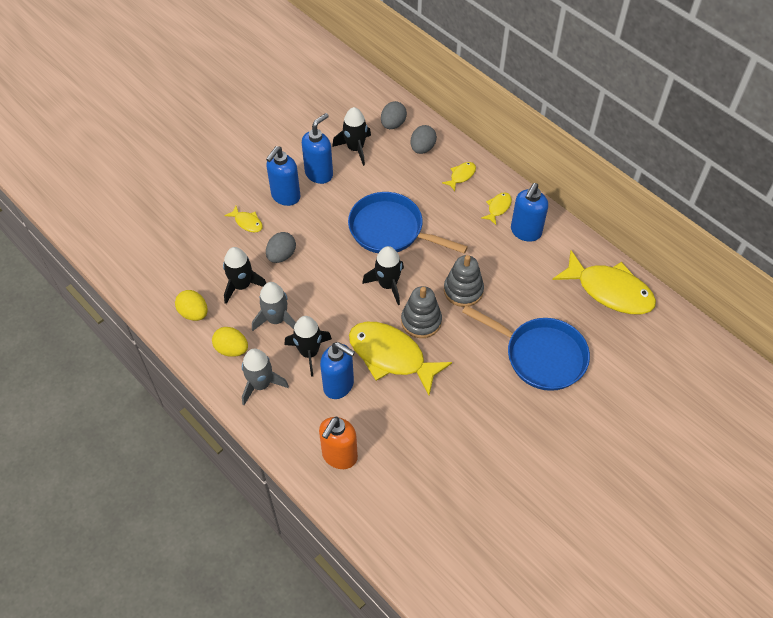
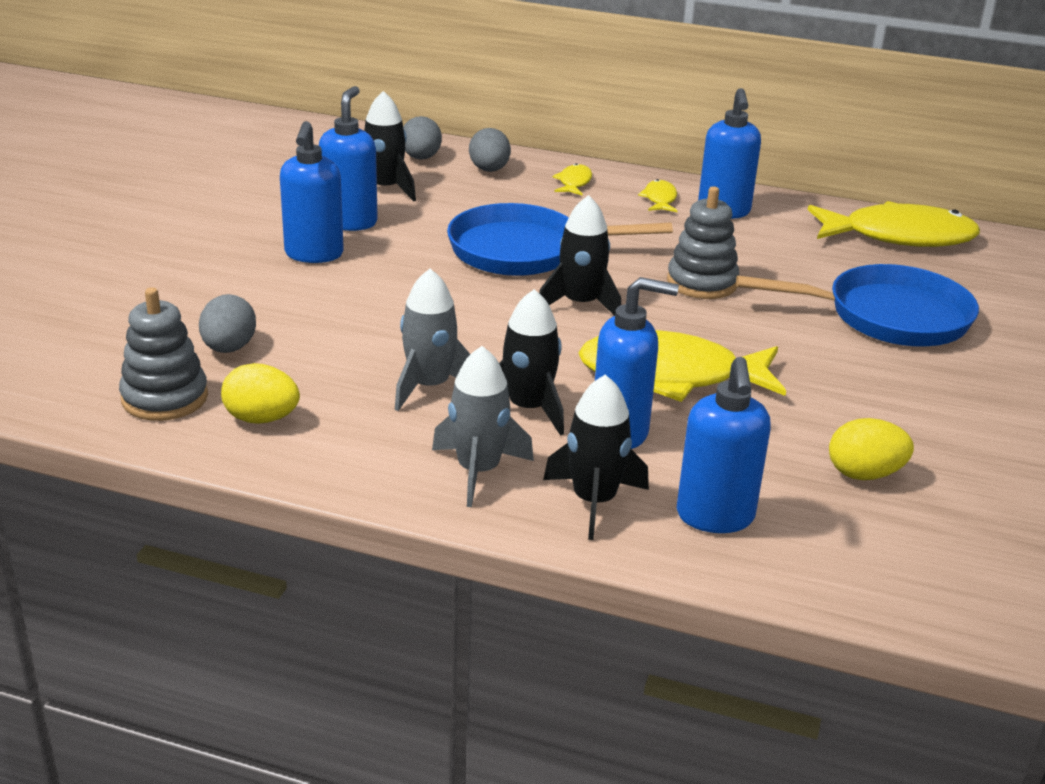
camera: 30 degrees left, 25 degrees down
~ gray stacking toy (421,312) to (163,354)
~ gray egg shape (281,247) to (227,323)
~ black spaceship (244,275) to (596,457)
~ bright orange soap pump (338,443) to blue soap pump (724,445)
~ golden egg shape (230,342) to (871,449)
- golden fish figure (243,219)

Your goal: Reproduce exactly the lines from the one with "(421,312) to (163,354)" through the end of the entries above, both ends included.

Exercise result:
~ gray stacking toy (421,312) to (163,354)
~ gray egg shape (281,247) to (227,323)
~ black spaceship (244,275) to (596,457)
~ bright orange soap pump (338,443) to blue soap pump (724,445)
~ golden egg shape (230,342) to (871,449)
- golden fish figure (243,219)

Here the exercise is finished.